What to work on:
Render the data below as a JSON array of strings with one string per line, omitting blank lines.
------------------------------------------------
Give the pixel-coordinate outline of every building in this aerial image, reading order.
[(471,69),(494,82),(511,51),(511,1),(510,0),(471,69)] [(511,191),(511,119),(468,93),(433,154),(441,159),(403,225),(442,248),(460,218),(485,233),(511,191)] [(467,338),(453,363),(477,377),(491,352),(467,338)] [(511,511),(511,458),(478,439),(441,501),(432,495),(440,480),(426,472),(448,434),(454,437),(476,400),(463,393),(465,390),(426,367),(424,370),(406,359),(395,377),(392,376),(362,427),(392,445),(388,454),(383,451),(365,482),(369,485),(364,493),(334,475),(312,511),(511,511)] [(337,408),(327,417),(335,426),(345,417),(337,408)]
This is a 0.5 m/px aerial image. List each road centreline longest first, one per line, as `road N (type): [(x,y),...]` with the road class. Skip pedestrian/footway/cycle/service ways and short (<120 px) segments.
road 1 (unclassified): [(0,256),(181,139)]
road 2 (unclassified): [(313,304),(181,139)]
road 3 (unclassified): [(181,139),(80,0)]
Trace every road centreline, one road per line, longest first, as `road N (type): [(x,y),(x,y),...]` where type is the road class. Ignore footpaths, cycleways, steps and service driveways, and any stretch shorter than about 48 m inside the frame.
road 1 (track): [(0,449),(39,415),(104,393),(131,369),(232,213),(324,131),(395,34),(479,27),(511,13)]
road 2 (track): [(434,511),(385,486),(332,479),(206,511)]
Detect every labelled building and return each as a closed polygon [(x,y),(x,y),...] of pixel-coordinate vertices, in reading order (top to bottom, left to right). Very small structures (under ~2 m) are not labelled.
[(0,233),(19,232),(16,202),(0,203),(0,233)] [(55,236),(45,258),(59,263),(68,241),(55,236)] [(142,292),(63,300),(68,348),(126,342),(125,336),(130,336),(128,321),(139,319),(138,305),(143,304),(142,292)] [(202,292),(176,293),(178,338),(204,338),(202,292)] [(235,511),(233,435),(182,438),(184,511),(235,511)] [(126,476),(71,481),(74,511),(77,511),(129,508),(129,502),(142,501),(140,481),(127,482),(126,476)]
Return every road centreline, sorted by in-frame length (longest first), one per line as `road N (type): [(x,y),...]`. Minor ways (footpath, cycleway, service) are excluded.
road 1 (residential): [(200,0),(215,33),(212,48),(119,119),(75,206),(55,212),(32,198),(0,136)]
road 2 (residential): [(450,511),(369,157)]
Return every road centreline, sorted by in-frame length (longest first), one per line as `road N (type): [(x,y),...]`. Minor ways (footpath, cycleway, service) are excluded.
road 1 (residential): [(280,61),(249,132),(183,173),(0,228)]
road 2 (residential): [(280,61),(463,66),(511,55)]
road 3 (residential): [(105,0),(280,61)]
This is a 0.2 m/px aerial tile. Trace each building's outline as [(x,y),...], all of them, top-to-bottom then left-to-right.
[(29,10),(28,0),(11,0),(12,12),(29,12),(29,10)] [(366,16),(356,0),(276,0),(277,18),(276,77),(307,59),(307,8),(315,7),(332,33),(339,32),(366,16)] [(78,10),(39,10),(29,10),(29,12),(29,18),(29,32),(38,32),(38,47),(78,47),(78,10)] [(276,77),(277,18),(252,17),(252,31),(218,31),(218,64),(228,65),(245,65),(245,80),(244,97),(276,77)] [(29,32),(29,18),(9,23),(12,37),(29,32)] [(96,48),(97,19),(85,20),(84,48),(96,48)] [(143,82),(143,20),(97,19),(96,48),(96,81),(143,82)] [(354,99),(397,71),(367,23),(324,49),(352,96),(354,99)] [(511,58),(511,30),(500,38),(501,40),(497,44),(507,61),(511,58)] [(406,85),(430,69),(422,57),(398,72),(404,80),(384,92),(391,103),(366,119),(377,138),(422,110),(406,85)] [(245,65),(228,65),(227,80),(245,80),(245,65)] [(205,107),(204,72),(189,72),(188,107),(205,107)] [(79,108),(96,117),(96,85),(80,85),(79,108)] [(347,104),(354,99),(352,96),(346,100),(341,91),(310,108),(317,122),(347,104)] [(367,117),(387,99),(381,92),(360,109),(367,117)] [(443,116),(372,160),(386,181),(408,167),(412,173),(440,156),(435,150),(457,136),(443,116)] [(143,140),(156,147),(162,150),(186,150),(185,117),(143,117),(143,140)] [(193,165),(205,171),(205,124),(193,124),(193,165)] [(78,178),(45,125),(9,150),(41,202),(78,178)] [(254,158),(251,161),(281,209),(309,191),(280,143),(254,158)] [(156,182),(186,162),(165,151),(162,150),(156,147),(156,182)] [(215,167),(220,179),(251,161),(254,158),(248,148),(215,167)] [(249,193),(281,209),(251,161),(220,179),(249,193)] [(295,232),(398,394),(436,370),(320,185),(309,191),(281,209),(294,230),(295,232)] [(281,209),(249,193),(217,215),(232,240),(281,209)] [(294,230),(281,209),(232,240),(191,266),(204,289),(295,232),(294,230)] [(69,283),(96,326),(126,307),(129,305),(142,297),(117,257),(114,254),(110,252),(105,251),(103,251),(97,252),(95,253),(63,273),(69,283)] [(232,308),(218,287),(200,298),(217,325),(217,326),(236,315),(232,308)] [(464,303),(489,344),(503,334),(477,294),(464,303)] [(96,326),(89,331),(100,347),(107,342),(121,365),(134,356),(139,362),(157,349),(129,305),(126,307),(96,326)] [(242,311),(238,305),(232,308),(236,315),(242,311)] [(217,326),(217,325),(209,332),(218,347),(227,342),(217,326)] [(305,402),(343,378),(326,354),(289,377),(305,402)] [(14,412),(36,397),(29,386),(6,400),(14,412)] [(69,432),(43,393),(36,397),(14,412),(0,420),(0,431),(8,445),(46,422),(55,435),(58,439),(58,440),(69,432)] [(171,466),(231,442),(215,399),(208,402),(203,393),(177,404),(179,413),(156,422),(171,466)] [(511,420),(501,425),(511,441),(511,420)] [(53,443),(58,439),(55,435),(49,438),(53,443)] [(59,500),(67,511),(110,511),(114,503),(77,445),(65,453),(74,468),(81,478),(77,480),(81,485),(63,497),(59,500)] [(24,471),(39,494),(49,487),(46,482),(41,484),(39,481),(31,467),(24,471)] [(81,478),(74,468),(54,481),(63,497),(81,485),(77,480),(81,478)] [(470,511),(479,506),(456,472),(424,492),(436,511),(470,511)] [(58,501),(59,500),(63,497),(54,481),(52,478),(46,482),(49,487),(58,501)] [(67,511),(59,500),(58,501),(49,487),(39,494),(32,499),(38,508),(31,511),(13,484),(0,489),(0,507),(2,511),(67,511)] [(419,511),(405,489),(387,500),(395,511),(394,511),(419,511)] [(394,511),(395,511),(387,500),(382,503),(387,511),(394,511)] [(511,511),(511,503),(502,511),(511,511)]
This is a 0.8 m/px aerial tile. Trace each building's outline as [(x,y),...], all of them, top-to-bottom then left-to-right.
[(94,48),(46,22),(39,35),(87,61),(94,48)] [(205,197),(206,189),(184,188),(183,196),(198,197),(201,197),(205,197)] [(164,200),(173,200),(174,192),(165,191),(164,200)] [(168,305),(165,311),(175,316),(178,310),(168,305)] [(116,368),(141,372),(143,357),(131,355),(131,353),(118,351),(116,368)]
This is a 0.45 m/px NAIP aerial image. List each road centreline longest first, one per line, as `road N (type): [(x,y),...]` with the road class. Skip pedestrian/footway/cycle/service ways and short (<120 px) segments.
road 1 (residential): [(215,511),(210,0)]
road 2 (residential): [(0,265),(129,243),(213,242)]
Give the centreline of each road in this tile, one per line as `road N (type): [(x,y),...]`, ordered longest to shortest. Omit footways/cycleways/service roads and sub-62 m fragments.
------------------------------------------------
Problem solution:
[
  "Give the pixel-coordinate outline of every building in this aerial image, reading order.",
  "[(471,69),(494,82),(511,51),(511,1),(510,0),(471,69)] [(511,191),(511,119),(468,93),(433,154),(441,159),(403,225),(442,248),(460,218),(485,233),(511,191)] [(467,338),(453,363),(477,377),(491,352),(467,338)] [(511,511),(511,458),(478,439),(441,501),(432,495),(440,480),(426,472),(448,434),(454,437),(476,400),(463,393),(465,390),(426,367),(424,370),(406,359),(395,377),(392,376),(362,427),(392,445),(388,454),(383,451),(365,482),(369,485),(364,493),(334,475),(312,511),(511,511)] [(337,408),(327,417),(335,426),(345,417),(337,408)]",
  "This is a 0.5 m/px aerial image. List each road centreline longest first, one per line, as `road N (type): [(x,y),...]` with the road class. Skip pedestrian/footway/cycle/service ways and short (<120 px) segments.",
  "road 1 (unclassified): [(0,256),(181,139)]",
  "road 2 (unclassified): [(313,304),(181,139)]",
  "road 3 (unclassified): [(181,139),(80,0)]",
  "Trace every road centreline, one road per line, longest first, as `road N (type): [(x,y),(x,y),...]` where type is the road class. Ignore footpaths, cycleways, steps and service driveways, and any stretch shorter than about 48 m inside the frame.",
  "road 1 (track): [(0,449),(39,415),(104,393),(131,369),(232,213),(324,131),(395,34),(479,27),(511,13)]",
  "road 2 (track): [(434,511),(385,486),(332,479),(206,511)]",
  "Detect every labelled building and return each as a closed polygon [(x,y),(x,y),...] of pixel-coordinate vertices, in reading order (top to bottom, left to right). Very small structures (under ~2 m) are not labelled.",
  "[(0,233),(19,232),(16,202),(0,203),(0,233)] [(55,236),(45,258),(59,263),(68,241),(55,236)] [(142,292),(63,300),(68,348),(126,342),(125,336),(130,336),(128,321),(139,319),(138,305),(143,304),(142,292)] [(202,292),(176,293),(178,338),(204,338),(202,292)] [(235,511),(233,435),(182,438),(184,511),(235,511)] [(126,476),(71,481),(74,511),(77,511),(129,508),(129,502),(142,501),(140,481),(127,482),(126,476)]",
  "Return every road centreline, sorted by in-frame length (longest first), one per line as `road N (type): [(x,y),...]`. Minor ways (footpath, cycleway, service) are excluded.",
  "road 1 (residential): [(200,0),(215,33),(212,48),(119,119),(75,206),(55,212),(32,198),(0,136)]",
  "road 2 (residential): [(450,511),(369,157)]",
  "Return every road centreline, sorted by in-frame length (longest first), one per line as `road N (type): [(x,y),...]`. Minor ways (footpath, cycleway, service) are excluded.",
  "road 1 (residential): [(280,61),(249,132),(183,173),(0,228)]",
  "road 2 (residential): [(280,61),(463,66),(511,55)]",
  "road 3 (residential): [(105,0),(280,61)]",
  "This is a 0.2 m/px aerial tile. Trace each building's outline as [(x,y),...], all of them, top-to-bottom then left-to-right.",
  "[(29,10),(28,0),(11,0),(12,12),(29,12),(29,10)] [(366,16),(356,0),(276,0),(277,18),(276,77),(307,59),(307,8),(315,7),(332,33),(339,32),(366,16)] [(78,10),(39,10),(29,10),(29,12),(29,18),(29,32),(38,32),(38,47),(78,47),(78,10)] [(276,77),(277,18),(252,17),(252,31),(218,31),(218,64),(228,65),(245,65),(245,80),(244,97),(276,77)] [(29,32),(29,18),(9,23),(12,37),(29,32)] [(96,48),(97,19),(85,20),(84,48),(96,48)] [(143,82),(143,20),(97,19),(96,48),(96,81),(143,82)] [(354,99),(397,71),(367,23),(324,49),(352,96),(354,99)] [(511,58),(511,30),(500,38),(501,40),(497,44),(507,61),(511,58)] [(406,85),(430,69),(422,57),(398,72),(404,80),(384,92),(391,103),(366,119),(377,138),(422,110),(406,85)] [(245,65),(228,65),(227,80),(245,80),(245,65)] [(205,107),(204,72),(189,72),(188,107),(205,107)] [(79,108),(96,117),(96,85),(80,85),(79,108)] [(347,104),(354,99),(352,96),(346,100),(341,91),(310,108),(317,122),(347,104)] [(367,117),(387,99),(381,92),(360,109),(367,117)] [(443,116),(372,160),(386,181),(408,167),(412,173),(440,156),(435,150),(457,136),(443,116)] [(143,140),(156,147),(162,150),(186,150),(185,117),(143,117),(143,140)] [(193,165),(205,171),(205,124),(193,124),(193,165)] [(78,178),(45,125),(9,150),(41,202),(78,178)] [(254,158),(251,161),(281,209),(309,191),(280,143),(254,158)] [(156,182),(186,162),(165,151),(162,150),(156,147),(156,182)] [(215,167),(220,179),(251,161),(254,158),(248,148),(215,167)] [(249,193),(281,209),(251,161),(220,179),(249,193)] [(295,232),(398,394),(436,370),(320,185),(309,191),(281,209),(294,230),(295,232)] [(281,209),(249,193),(217,215),(232,240),(281,209)] [(294,230),(281,209),(232,240),(191,266),(204,289),(295,232),(294,230)] [(69,283),(96,326),(126,307),(129,305),(142,297),(117,257),(114,254),(110,252),(105,251),(103,251),(97,252),(95,253),(63,273),(69,283)] [(232,308),(218,287),(200,298),(217,325),(217,326),(236,315),(232,308)] [(464,303),(489,344),(503,334),(477,294),(464,303)] [(96,326),(89,331),(100,347),(107,342),(121,365),(134,356),(139,362),(157,349),(129,305),(126,307),(96,326)] [(242,311),(238,305),(232,308),(236,315),(242,311)] [(217,326),(217,325),(209,332),(218,347),(227,342),(217,326)] [(305,402),(343,378),(326,354),(289,377),(305,402)] [(14,412),(36,397),(29,386),(6,400),(14,412)] [(69,432),(43,393),(36,397),(14,412),(0,420),(0,431),(8,445),(46,422),(55,435),(58,439),(58,440),(69,432)] [(171,466),(231,442),(215,399),(208,402),(203,393),(177,404),(179,413),(156,422),(171,466)] [(511,420),(501,425),(511,441),(511,420)] [(53,443),(58,439),(55,435),(49,438),(53,443)] [(59,500),(67,511),(110,511),(114,503),(77,445),(65,453),(74,468),(81,478),(77,480),(81,485),(63,497),(59,500)] [(24,471),(39,494),(49,487),(46,482),(41,484),(39,481),(31,467),(24,471)] [(81,478),(74,468),(54,481),(63,497),(81,485),(77,480),(81,478)] [(470,511),(479,506),(456,472),(424,492),(436,511),(470,511)] [(58,501),(59,500),(63,497),(54,481),(52,478),(46,482),(49,487),(58,501)] [(67,511),(59,500),(58,501),(49,487),(39,494),(32,499),(38,508),(31,511),(13,484),(0,489),(0,507),(2,511),(67,511)] [(419,511),(405,489),(387,500),(395,511),(394,511),(419,511)] [(394,511),(395,511),(387,500),(382,503),(387,511),(394,511)] [(511,511),(511,503),(502,511),(511,511)]",
  "This is a 0.8 m/px aerial tile. Trace each building's outline as [(x,y),...], all of them, top-to-bottom then left-to-right.",
  "[(94,48),(46,22),(39,35),(87,61),(94,48)] [(205,197),(206,189),(184,188),(183,196),(198,197),(201,197),(205,197)] [(164,200),(173,200),(174,192),(165,191),(164,200)] [(168,305),(165,311),(175,316),(178,310),(168,305)] [(116,368),(141,372),(143,357),(131,355),(131,353),(118,351),(116,368)]",
  "This is a 0.45 m/px NAIP aerial image. List each road centreline longest first, one per line, as `road N (type): [(x,y),...]` with the road class. Skip pedestrian/footway/cycle/service ways and short (<120 px) segments.",
  "road 1 (residential): [(215,511),(210,0)]",
  "road 2 (residential): [(0,265),(129,243),(213,242)]",
  "Give the centreline of each road in this tile, one per line as `road N (type): [(x,y),...]`, ordered longest to shortest. Omit footways/cycleways/service roads and sub-62 m fragments."
]